**What needs to be done**
Your reply should hold the line containing "(412, 296) = (291, 351): pink" and every later line of the records, reproduced exactly, and no other lines.

(Records contained in a dataset)
----
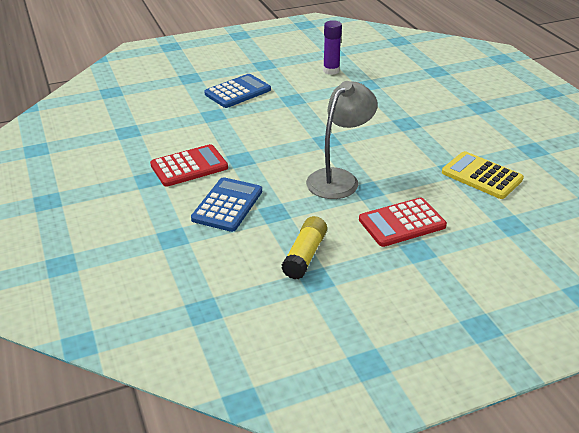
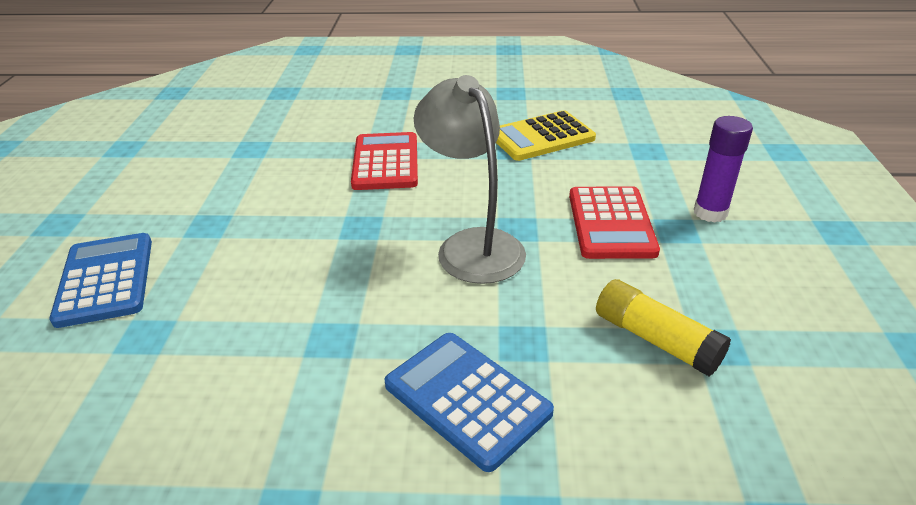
camera: 65 degrees left, 0 degrees up
(189, 166) = (295, 424): red calculator -> red calculator (386, 162)
(331, 71) = (173, 165): purple glue stick -> purple glue stick (710, 213)

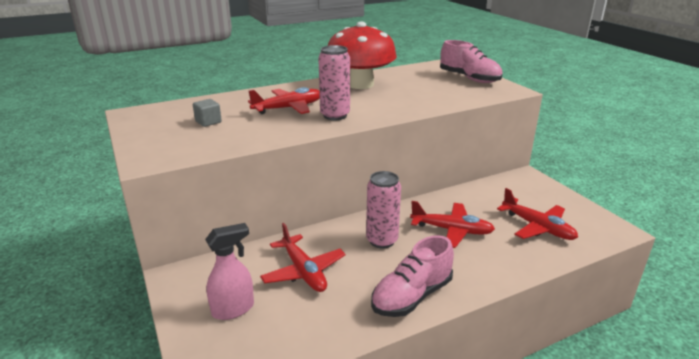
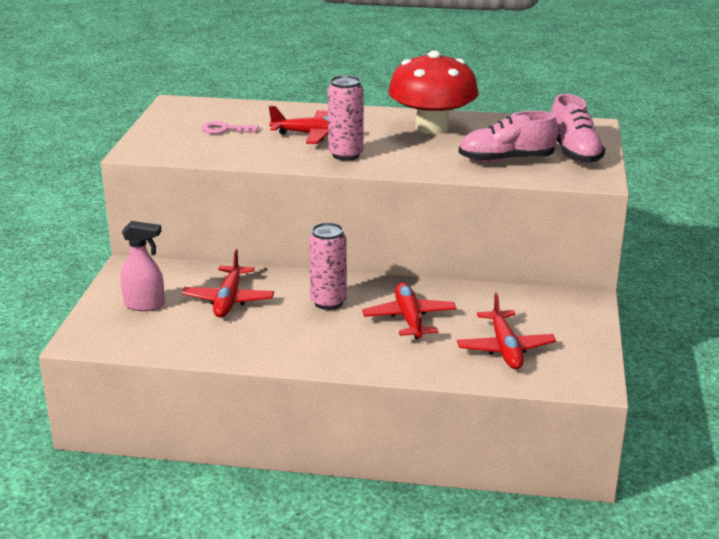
camera: 35 degrees right, 0 degrees up
(208, 122) = (225, 129): grey cube -> pink key
(412, 296) = (291, 351): pink shoe -> pink shoe (506, 160)
(452, 230) = (409, 318): red plane -> red plane turned 150 degrees counterclockwise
----
**Answer to this exercise**
(412, 296) = (291, 351): pink shoe -> pink shoe (506, 160)
(452, 230) = (409, 318): red plane -> red plane turned 150 degrees counterclockwise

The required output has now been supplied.